#### ASSIGNMENT:
With the pictures omitted, output word for word the lines from the one containing "NTC1: 1k (+3V3, NET2) -> 1k (0V, NET2)" through the end of the records.

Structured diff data
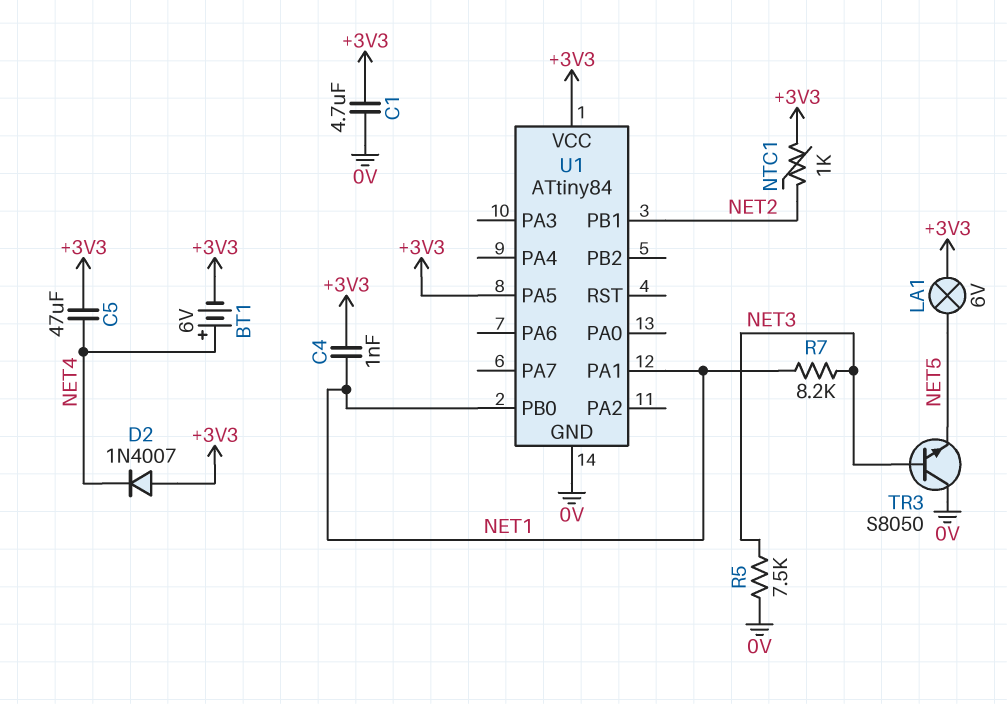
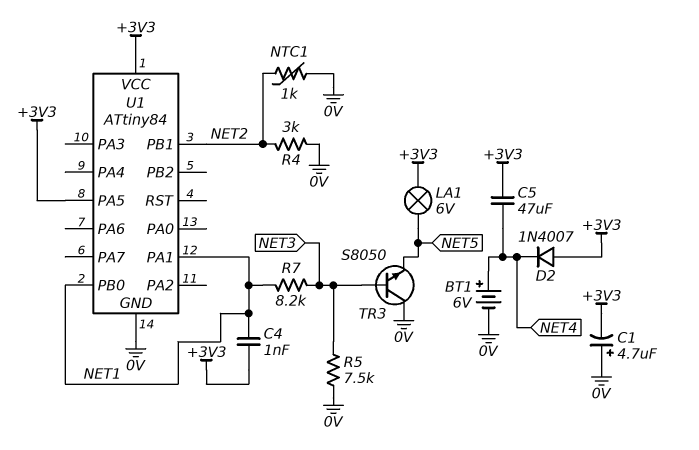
BT1: 6V (plus NET4, minus +3V3) -> 6V (plus NET4, minus 0V)
C1: 4.7uF (+3V3, 0V) -> 4.7uF (plus 0V, minus +3V3)
NTC1: 1k (+3V3, NET2) -> 1k (0V, NET2)
R4: none -> 3k (0V, NET2)

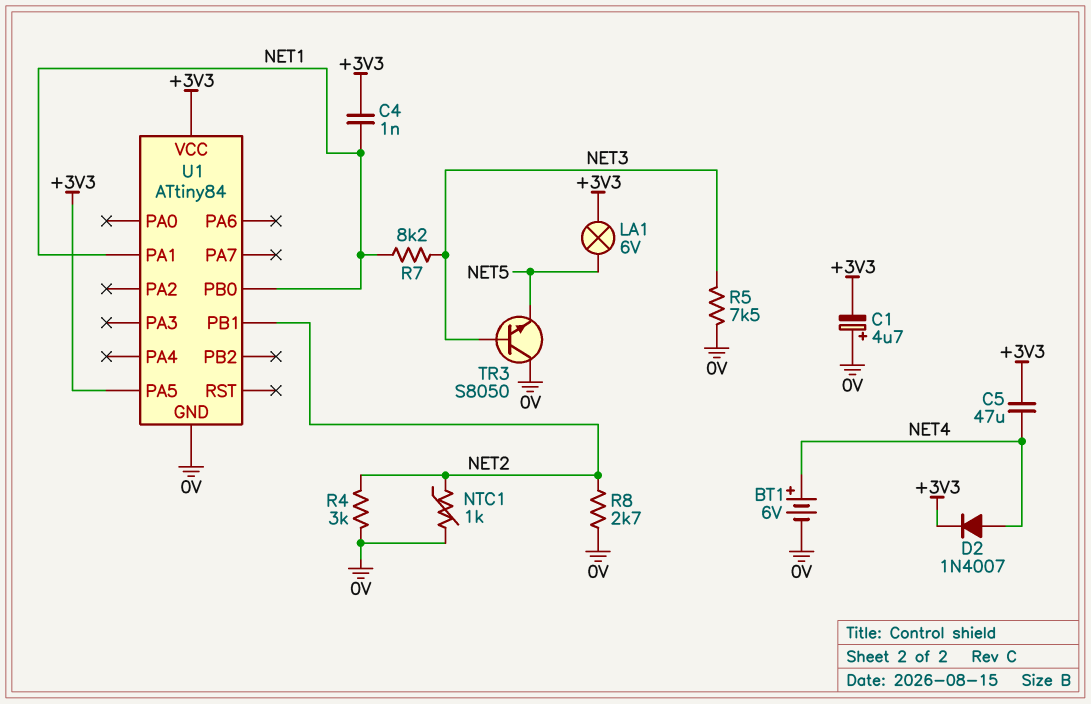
D2: diode 1N4007 (A +3V3, K NET4) -> diode 1N4007 (A NET4, K +3V3)
R8: none -> 2.7k (0V, NET2)

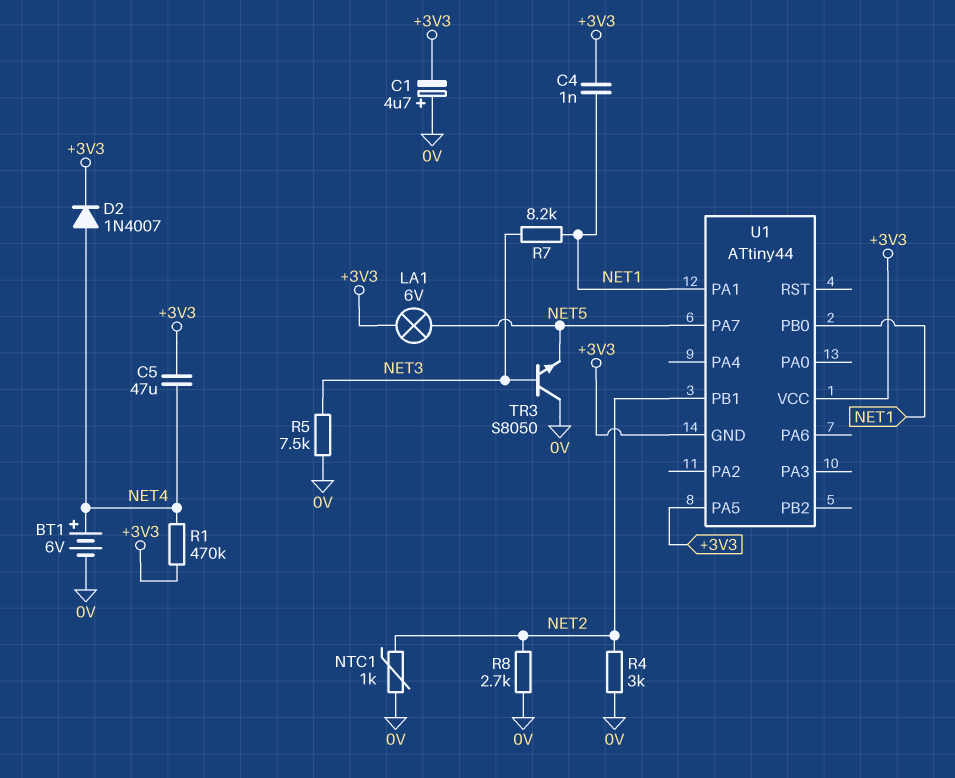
R1: none -> 470k (+3V3, NET4)
U1: ATtiny84 -> ATtiny44
U1 pin GND: 0V -> +3V3
U1 pin PA7: none -> NET5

#### OUTPUT FOR THIS TASK:
NTC1: 1k (+3V3, NET2) -> 1k (0V, NET2)
R4: none -> 3k (0V, NET2)

D2: diode 1N4007 (A +3V3, K NET4) -> diode 1N4007 (A NET4, K +3V3)
R8: none -> 2.7k (0V, NET2)

R1: none -> 470k (+3V3, NET4)
U1: ATtiny84 -> ATtiny44
U1 pin GND: 0V -> +3V3
U1 pin PA7: none -> NET5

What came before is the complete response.